Extracted records:
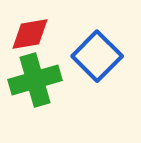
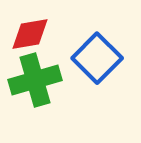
blue square: moved 2 px down
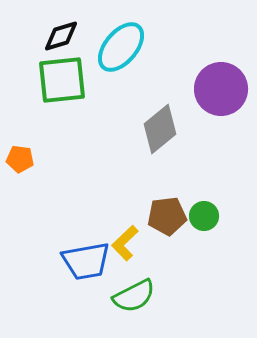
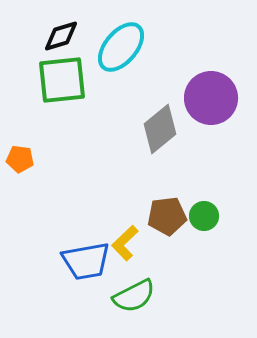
purple circle: moved 10 px left, 9 px down
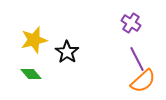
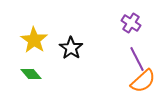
yellow star: rotated 24 degrees counterclockwise
black star: moved 4 px right, 4 px up
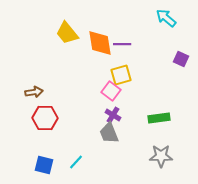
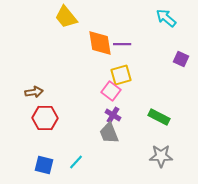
yellow trapezoid: moved 1 px left, 16 px up
green rectangle: moved 1 px up; rotated 35 degrees clockwise
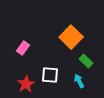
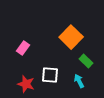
red star: rotated 24 degrees counterclockwise
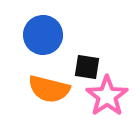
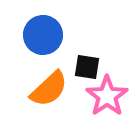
orange semicircle: rotated 57 degrees counterclockwise
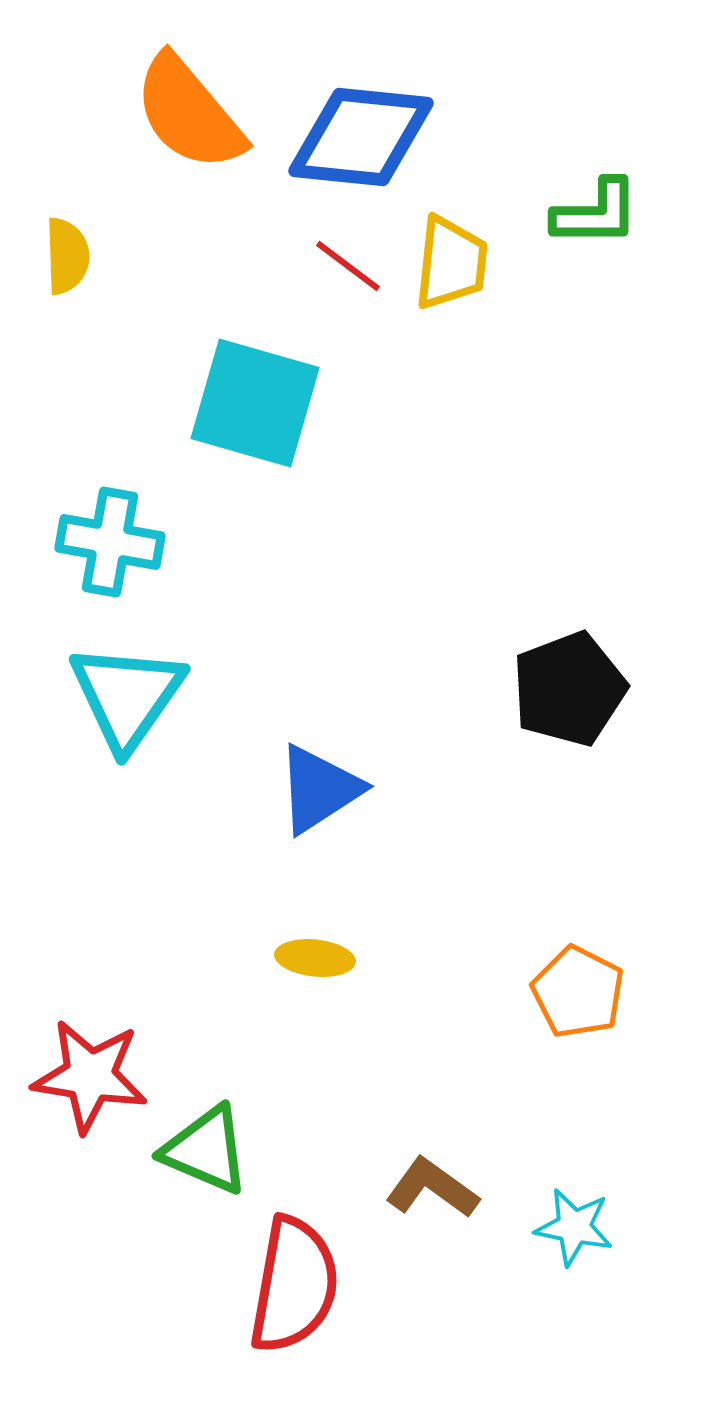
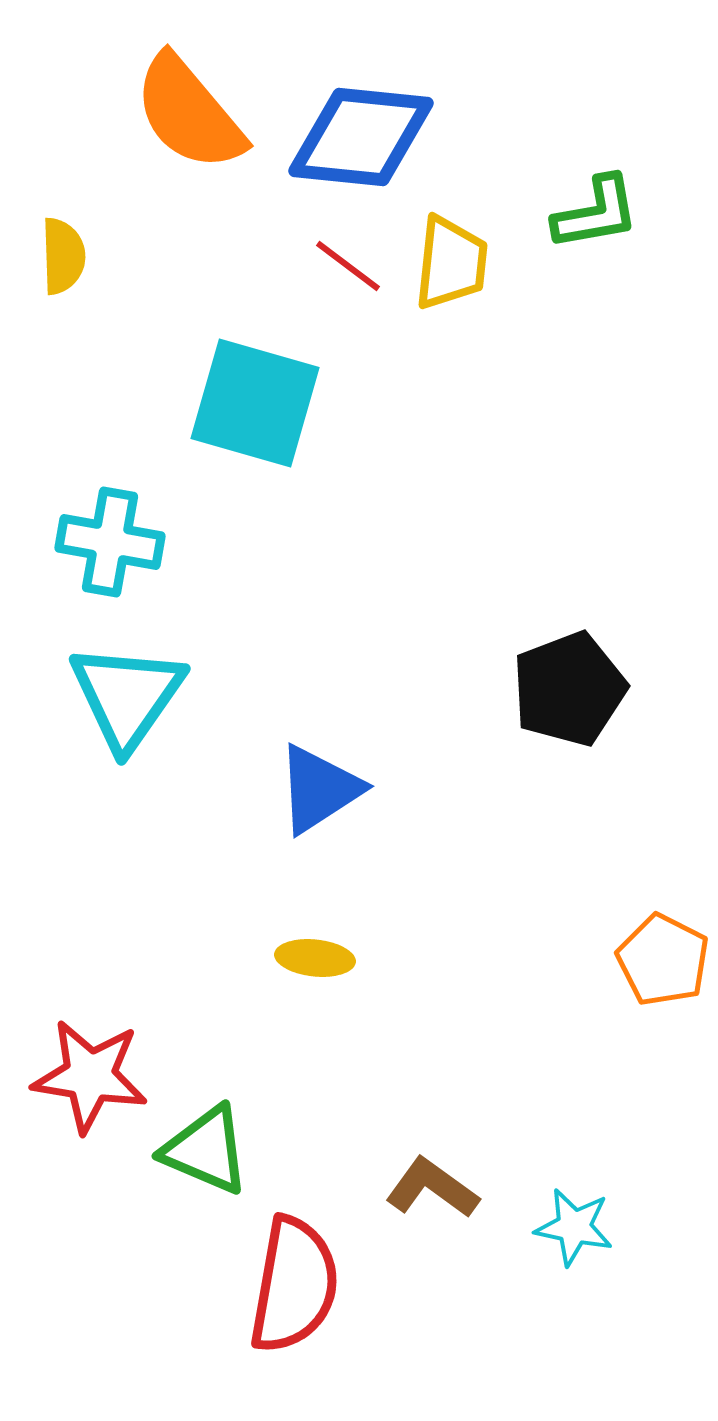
green L-shape: rotated 10 degrees counterclockwise
yellow semicircle: moved 4 px left
orange pentagon: moved 85 px right, 32 px up
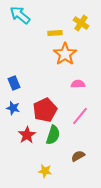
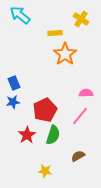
yellow cross: moved 4 px up
pink semicircle: moved 8 px right, 9 px down
blue star: moved 6 px up; rotated 24 degrees counterclockwise
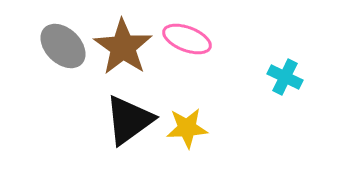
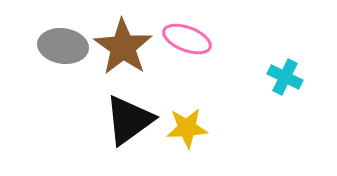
gray ellipse: rotated 36 degrees counterclockwise
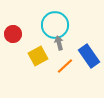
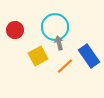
cyan circle: moved 2 px down
red circle: moved 2 px right, 4 px up
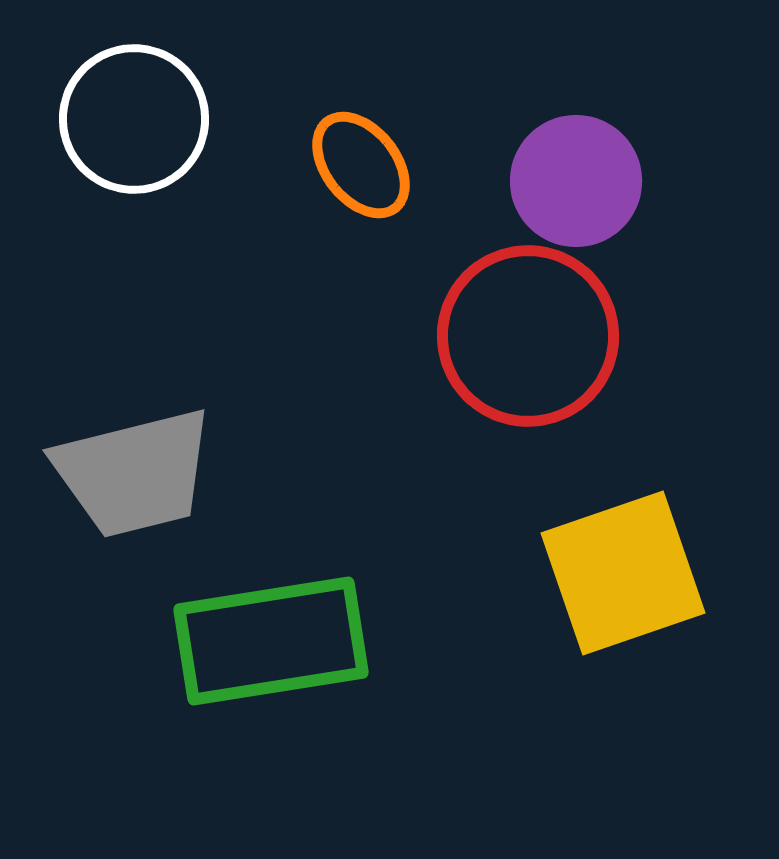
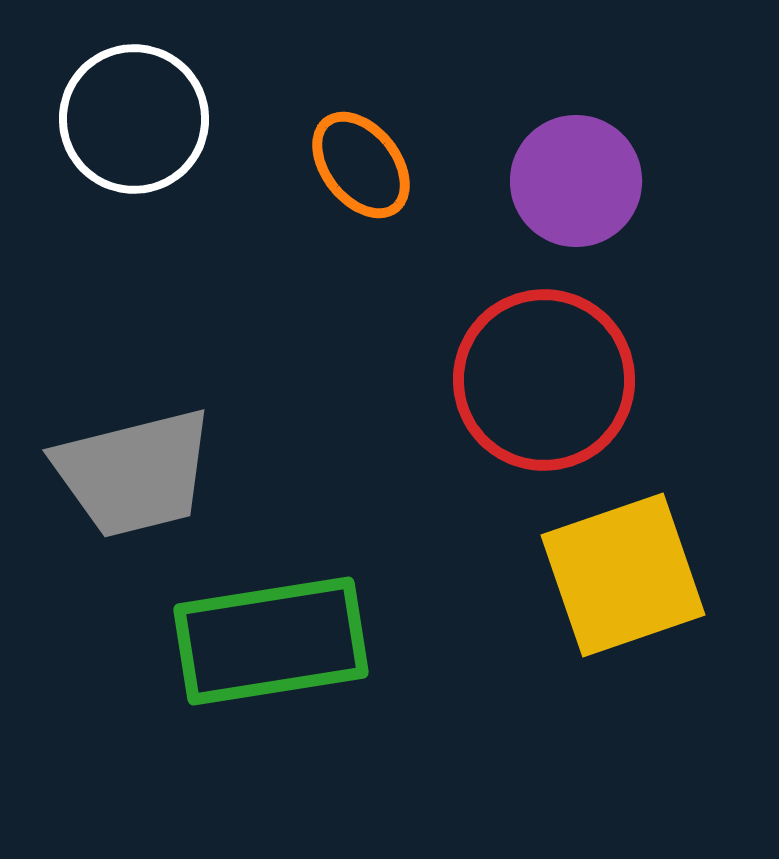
red circle: moved 16 px right, 44 px down
yellow square: moved 2 px down
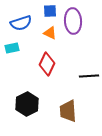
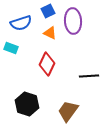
blue square: moved 2 px left; rotated 24 degrees counterclockwise
cyan rectangle: moved 1 px left; rotated 32 degrees clockwise
black hexagon: rotated 15 degrees counterclockwise
brown trapezoid: rotated 40 degrees clockwise
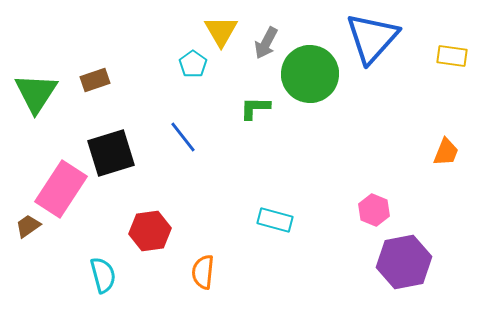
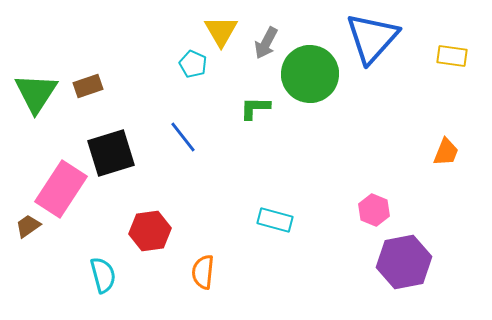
cyan pentagon: rotated 12 degrees counterclockwise
brown rectangle: moved 7 px left, 6 px down
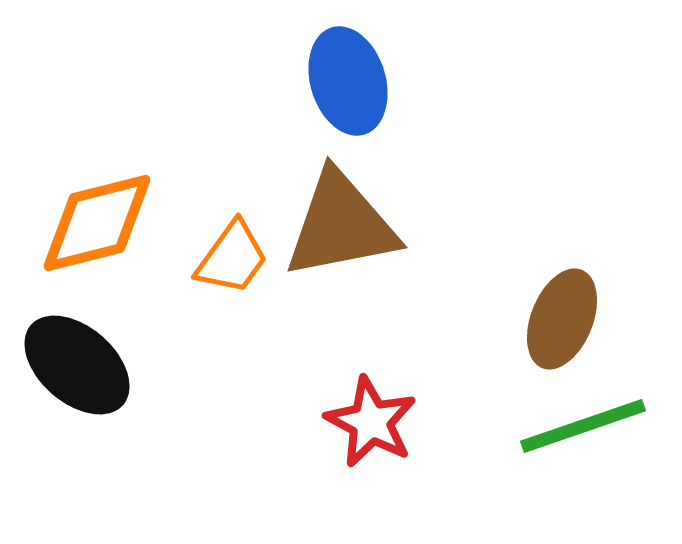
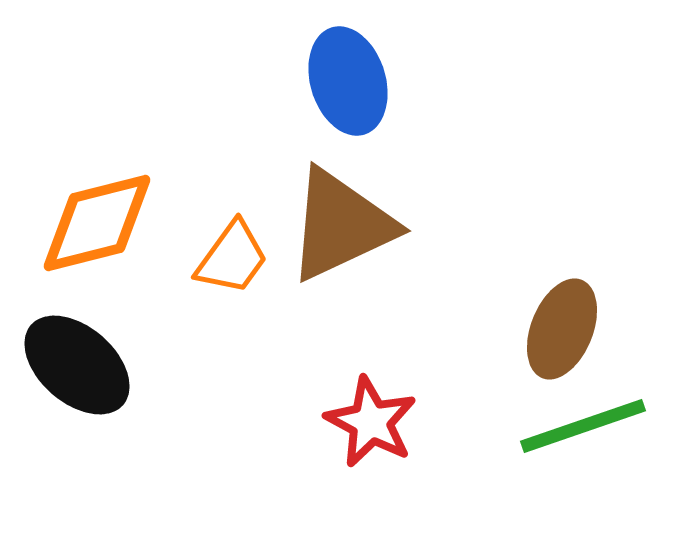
brown triangle: rotated 14 degrees counterclockwise
brown ellipse: moved 10 px down
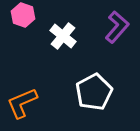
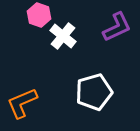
pink hexagon: moved 16 px right
purple L-shape: rotated 24 degrees clockwise
white pentagon: rotated 12 degrees clockwise
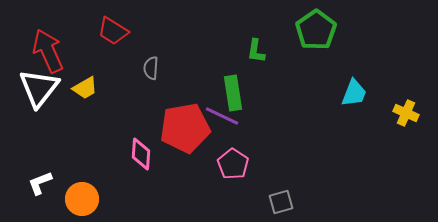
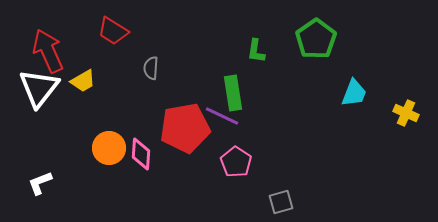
green pentagon: moved 9 px down
yellow trapezoid: moved 2 px left, 7 px up
pink pentagon: moved 3 px right, 2 px up
orange circle: moved 27 px right, 51 px up
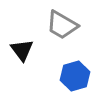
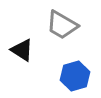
black triangle: rotated 20 degrees counterclockwise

Exercise description: What you return must match the material above exactly, minus its pictures.

Answer to this exercise:
blue square: moved 2 px down
purple circle: moved 10 px left, 9 px down
yellow star: rotated 24 degrees counterclockwise
black star: moved 4 px right, 4 px up
yellow trapezoid: moved 1 px left, 16 px up
green rectangle: moved 1 px up; rotated 35 degrees clockwise
red star: rotated 24 degrees counterclockwise
orange semicircle: rotated 57 degrees counterclockwise
green L-shape: rotated 10 degrees counterclockwise
yellow semicircle: moved 4 px left
orange pentagon: moved 85 px right, 32 px up
yellow cross: moved 4 px up
pink semicircle: moved 8 px right, 9 px down
blue star: moved 6 px up; rotated 24 degrees counterclockwise
gray ellipse: rotated 36 degrees counterclockwise
cyan circle: moved 2 px down
red circle: moved 2 px right, 4 px up
red circle: moved 16 px right, 44 px down
yellow square: moved 2 px down
blue square: moved 2 px left; rotated 24 degrees counterclockwise
cyan rectangle: moved 1 px left; rotated 32 degrees clockwise
black hexagon: rotated 15 degrees counterclockwise
brown trapezoid: rotated 40 degrees clockwise
cyan pentagon: rotated 12 degrees counterclockwise
brown rectangle: moved 7 px left, 6 px down
brown triangle: rotated 14 degrees counterclockwise
brown ellipse: moved 10 px down
pink hexagon: moved 16 px right
purple L-shape: rotated 24 degrees clockwise
white pentagon: rotated 12 degrees clockwise
green pentagon: moved 9 px down
yellow trapezoid: moved 2 px left, 7 px up
pink pentagon: moved 3 px right, 2 px up
orange circle: moved 27 px right, 51 px up
black triangle: rotated 20 degrees counterclockwise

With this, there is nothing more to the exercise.